• _Task goal_
Report each line below that carries the word "pink".

• _Listed entries_
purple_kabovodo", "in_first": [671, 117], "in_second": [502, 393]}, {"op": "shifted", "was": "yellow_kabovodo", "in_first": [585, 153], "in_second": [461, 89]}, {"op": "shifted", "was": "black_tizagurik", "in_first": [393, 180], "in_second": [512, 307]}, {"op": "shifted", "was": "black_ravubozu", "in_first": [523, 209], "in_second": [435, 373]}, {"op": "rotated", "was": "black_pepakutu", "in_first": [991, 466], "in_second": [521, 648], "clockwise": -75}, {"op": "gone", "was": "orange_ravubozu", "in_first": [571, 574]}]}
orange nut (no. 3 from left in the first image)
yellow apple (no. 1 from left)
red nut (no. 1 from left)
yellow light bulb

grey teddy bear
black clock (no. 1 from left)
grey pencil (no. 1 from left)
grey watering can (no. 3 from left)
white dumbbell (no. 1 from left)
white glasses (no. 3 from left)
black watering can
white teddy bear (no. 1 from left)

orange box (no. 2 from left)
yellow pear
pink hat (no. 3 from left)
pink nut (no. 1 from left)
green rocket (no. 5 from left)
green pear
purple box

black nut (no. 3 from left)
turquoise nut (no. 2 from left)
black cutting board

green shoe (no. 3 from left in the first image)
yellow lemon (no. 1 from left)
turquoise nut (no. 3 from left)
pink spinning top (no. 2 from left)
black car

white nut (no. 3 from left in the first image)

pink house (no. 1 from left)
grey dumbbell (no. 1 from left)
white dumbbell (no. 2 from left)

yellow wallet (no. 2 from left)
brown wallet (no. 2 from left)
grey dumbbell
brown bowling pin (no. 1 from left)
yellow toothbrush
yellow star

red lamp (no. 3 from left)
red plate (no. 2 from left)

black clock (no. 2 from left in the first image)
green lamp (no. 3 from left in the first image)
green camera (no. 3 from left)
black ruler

• _Written solution_
pink hat (no. 3 from left)
pink nut (no. 1 from left)
pink spinning top (no. 2 from left)
pink house (no. 1 from left)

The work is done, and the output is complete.